▶ **What you need to do**:
Each line below from the line with "C1: none -> 68uF (plus 0V, minus N_1)" to the line with "V1: AC 120V" must be copied exactly, including those two, and no picture may appear in the copy.

Data to use Start Marker

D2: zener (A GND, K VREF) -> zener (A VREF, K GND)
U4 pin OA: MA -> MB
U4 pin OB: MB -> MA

Data to use End Marker
Data to use Start Marker

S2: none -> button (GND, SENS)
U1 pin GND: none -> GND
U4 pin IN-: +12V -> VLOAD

Data to use End Marker
Data to use Start Marker

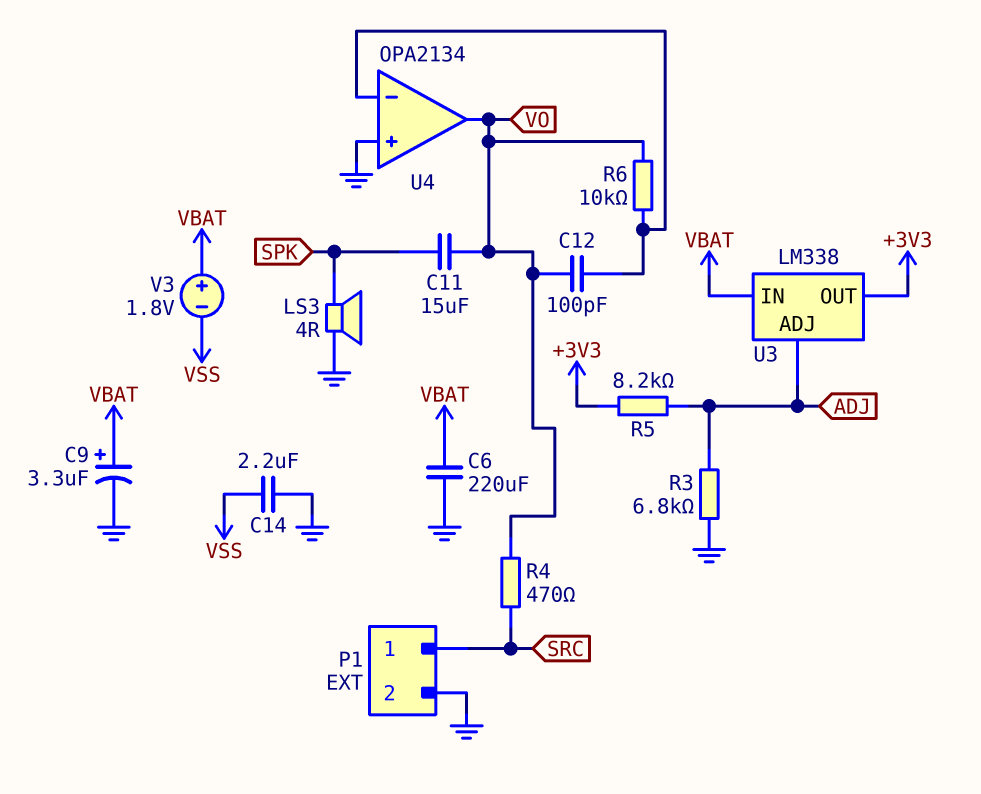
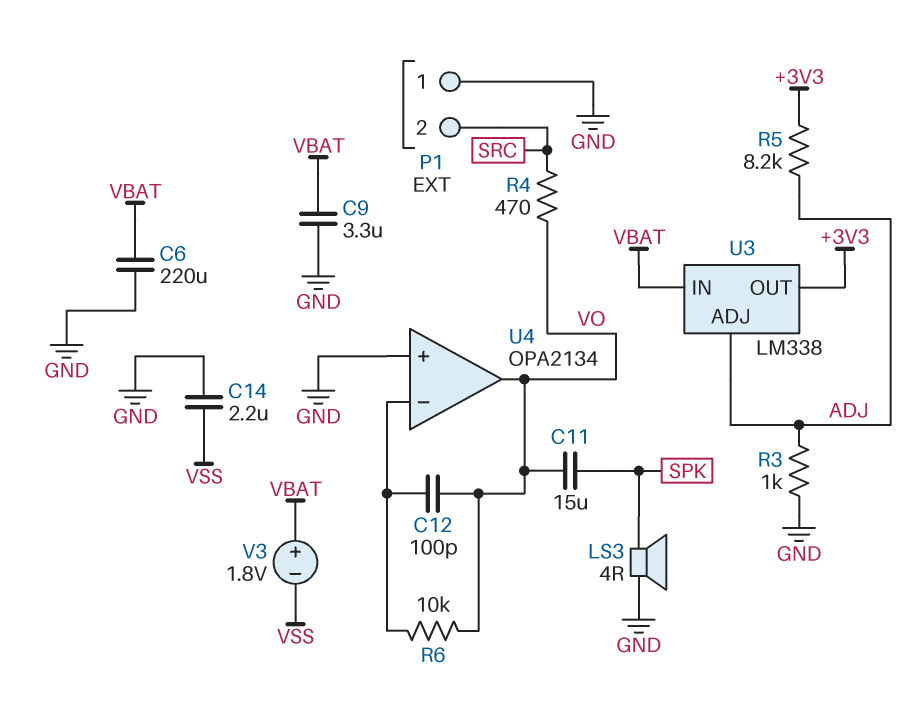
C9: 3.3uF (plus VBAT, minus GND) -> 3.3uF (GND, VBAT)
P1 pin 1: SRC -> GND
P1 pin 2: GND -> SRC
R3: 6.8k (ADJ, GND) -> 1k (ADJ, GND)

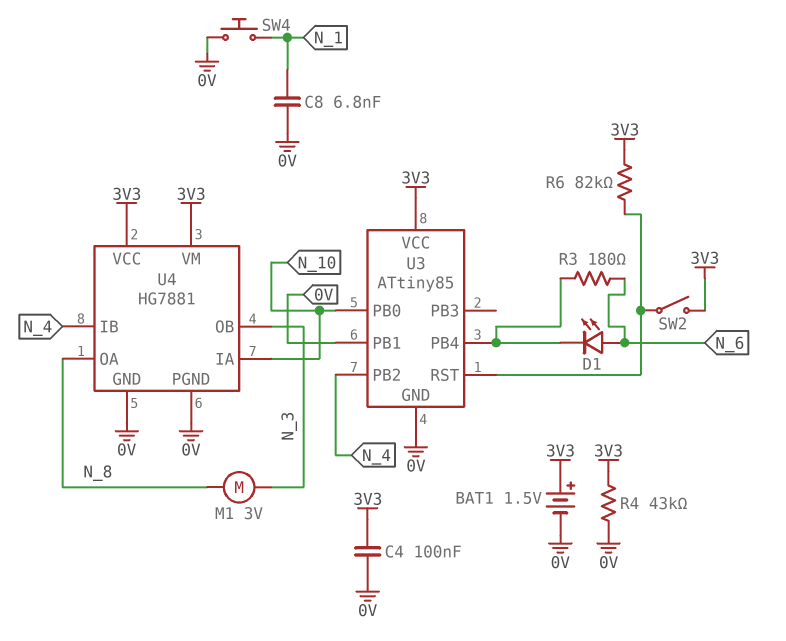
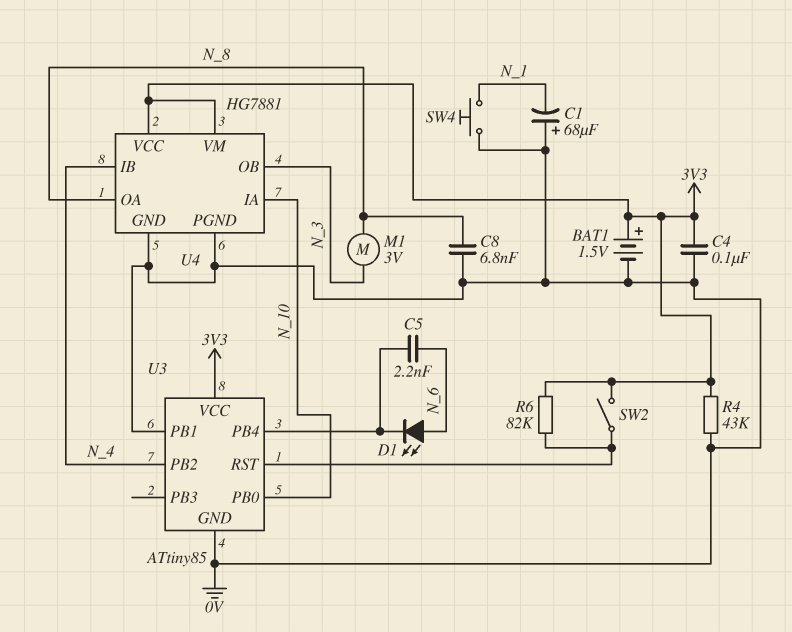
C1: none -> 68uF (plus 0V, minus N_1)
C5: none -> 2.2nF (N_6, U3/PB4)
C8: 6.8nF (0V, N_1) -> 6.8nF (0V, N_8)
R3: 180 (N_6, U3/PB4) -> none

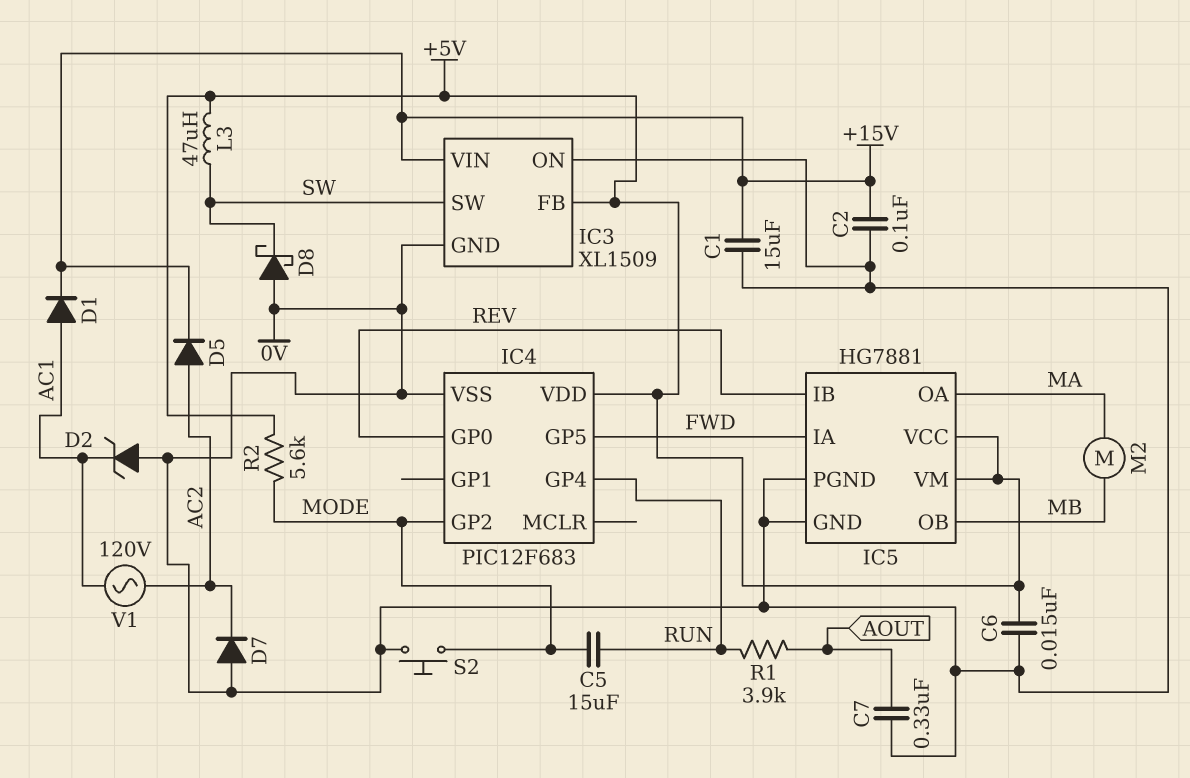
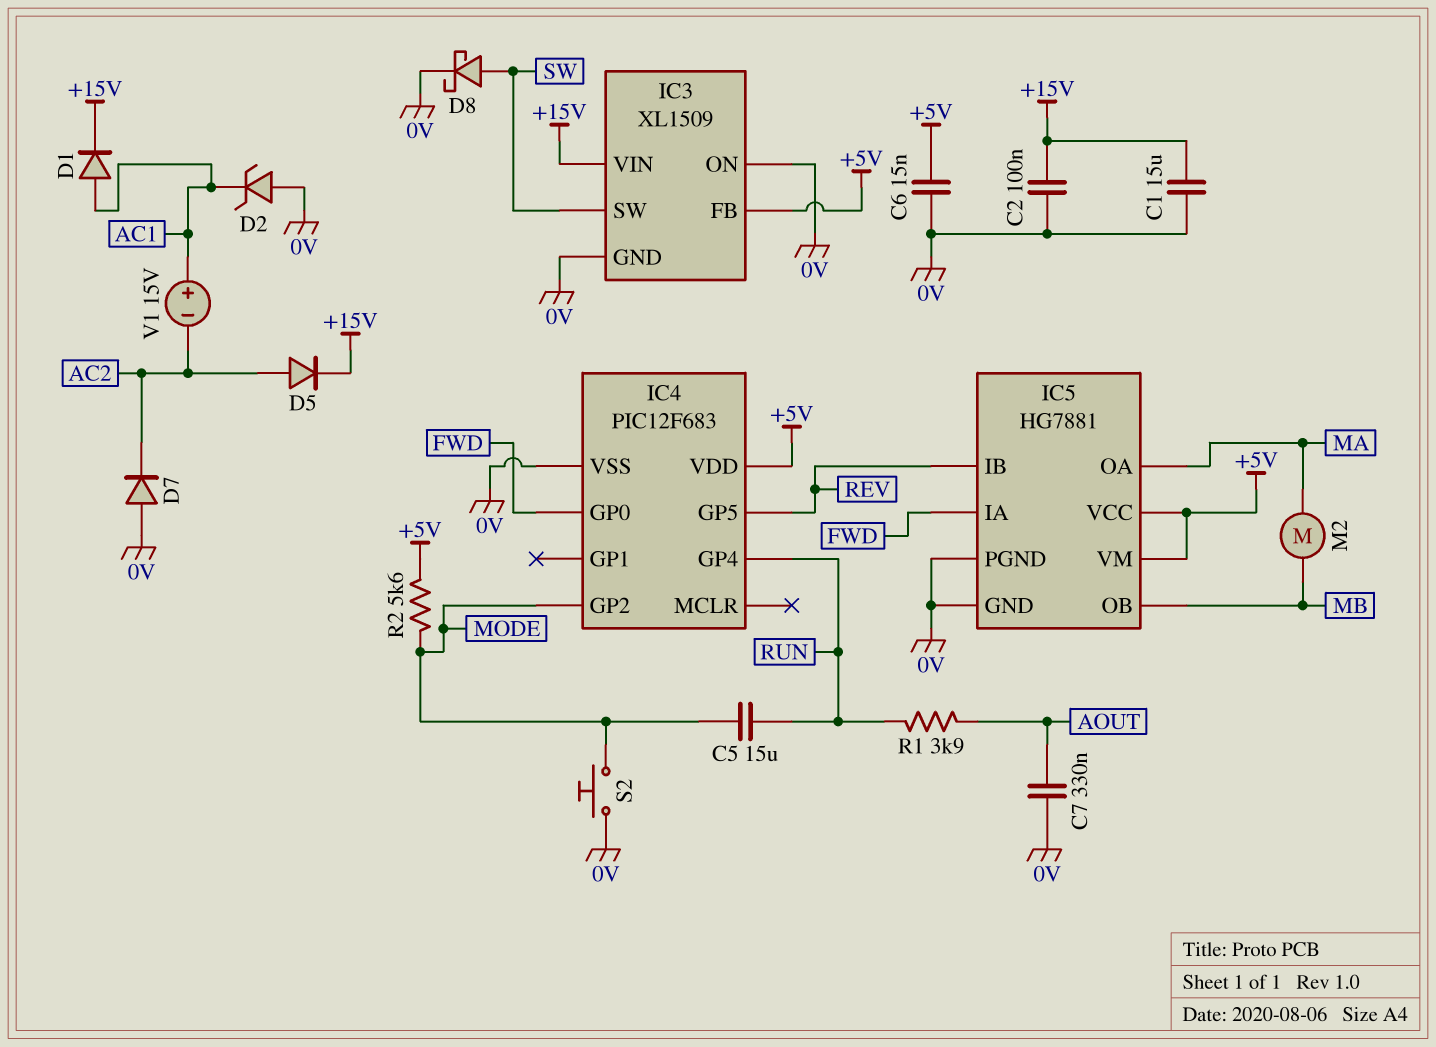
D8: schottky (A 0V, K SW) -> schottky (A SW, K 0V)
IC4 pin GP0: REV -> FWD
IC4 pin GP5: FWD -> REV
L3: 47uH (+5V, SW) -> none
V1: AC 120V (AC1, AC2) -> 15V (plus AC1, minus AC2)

Data to use End Marker

▶ **Expected answer**:
C1: none -> 68uF (plus 0V, minus N_1)
C5: none -> 2.2nF (N_6, U3/PB4)
C8: 6.8nF (0V, N_1) -> 6.8nF (0V, N_8)
R3: 180 (N_6, U3/PB4) -> none

D8: schottky (A 0V, K SW) -> schottky (A SW, K 0V)
IC4 pin GP0: REV -> FWD
IC4 pin GP5: FWD -> REV
L3: 47uH (+5V, SW) -> none
V1: AC 120V (AC1, AC2) -> 15V (plus AC1, minus AC2)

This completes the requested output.